■ Description of the task ■
Which lines of the items below contain the string "Sassofono"? Report each of those lines in full.

■ Task inputs ■
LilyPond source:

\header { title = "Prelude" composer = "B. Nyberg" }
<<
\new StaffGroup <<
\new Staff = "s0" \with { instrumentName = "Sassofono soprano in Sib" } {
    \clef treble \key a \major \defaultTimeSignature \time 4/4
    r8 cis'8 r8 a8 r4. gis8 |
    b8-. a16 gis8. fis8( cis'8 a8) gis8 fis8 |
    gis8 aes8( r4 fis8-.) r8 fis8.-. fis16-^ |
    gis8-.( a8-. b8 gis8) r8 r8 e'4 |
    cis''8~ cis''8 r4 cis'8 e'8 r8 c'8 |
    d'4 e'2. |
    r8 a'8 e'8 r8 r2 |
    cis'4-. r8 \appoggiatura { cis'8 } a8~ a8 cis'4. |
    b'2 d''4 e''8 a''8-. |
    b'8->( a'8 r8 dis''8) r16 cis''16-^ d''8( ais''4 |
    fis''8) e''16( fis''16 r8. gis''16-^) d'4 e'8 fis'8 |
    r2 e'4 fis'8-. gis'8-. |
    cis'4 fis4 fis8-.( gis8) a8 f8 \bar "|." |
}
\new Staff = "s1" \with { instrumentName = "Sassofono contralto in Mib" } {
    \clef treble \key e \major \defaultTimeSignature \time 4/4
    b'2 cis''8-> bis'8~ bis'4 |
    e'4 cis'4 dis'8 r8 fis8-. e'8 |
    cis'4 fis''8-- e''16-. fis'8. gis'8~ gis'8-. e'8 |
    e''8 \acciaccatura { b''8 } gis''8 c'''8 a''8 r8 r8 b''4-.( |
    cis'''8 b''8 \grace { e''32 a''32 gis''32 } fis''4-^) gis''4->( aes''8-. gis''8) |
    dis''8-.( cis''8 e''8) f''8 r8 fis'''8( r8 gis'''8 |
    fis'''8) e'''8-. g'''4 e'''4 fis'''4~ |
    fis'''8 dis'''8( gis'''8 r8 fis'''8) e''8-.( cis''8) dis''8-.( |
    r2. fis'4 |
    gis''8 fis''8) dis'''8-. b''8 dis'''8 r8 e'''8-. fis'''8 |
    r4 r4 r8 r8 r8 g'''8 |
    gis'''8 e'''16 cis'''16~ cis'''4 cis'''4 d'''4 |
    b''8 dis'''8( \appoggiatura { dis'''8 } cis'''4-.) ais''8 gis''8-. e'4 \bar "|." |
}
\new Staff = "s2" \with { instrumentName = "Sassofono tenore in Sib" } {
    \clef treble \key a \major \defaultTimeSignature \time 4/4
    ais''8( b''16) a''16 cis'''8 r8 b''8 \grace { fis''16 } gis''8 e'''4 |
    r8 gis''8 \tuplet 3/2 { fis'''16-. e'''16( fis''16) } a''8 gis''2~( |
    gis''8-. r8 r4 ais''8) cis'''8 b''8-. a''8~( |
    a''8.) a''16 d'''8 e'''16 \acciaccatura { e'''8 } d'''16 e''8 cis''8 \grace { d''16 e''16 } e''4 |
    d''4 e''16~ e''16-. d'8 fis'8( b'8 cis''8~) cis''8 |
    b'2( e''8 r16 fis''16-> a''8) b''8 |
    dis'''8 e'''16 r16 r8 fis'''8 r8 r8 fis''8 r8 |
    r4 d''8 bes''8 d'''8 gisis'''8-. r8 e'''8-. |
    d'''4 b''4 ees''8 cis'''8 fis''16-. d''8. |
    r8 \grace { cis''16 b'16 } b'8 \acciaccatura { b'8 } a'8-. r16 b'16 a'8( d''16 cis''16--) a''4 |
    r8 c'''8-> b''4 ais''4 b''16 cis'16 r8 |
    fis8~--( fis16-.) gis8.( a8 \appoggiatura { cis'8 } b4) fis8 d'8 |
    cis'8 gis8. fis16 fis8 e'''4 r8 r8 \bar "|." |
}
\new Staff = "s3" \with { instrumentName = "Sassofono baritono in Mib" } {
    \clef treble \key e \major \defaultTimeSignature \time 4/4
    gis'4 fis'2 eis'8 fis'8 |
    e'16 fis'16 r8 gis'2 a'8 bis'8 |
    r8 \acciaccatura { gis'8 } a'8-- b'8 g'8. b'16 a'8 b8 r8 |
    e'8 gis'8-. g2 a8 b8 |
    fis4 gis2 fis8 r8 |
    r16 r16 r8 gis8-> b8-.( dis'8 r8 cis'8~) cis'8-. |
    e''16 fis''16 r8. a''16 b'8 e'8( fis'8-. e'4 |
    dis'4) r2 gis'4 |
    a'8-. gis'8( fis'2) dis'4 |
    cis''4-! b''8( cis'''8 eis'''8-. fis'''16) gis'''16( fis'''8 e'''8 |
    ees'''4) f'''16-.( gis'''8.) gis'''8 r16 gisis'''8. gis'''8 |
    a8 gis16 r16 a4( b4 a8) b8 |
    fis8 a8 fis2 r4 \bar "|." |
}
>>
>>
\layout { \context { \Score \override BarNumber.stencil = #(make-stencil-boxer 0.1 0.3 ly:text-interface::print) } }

■ Response to this task ■
\new Staff = "s0" \with { instrumentName = "Sassofono soprano in Sib" } {
\new Staff = "s1" \with { instrumentName = "Sassofono contralto in Mib" } {
\new Staff = "s2" \with { instrumentName = "Sassofono tenore in Sib" } {
\new Staff = "s3" \with { instrumentName = "Sassofono baritono in Mib" } {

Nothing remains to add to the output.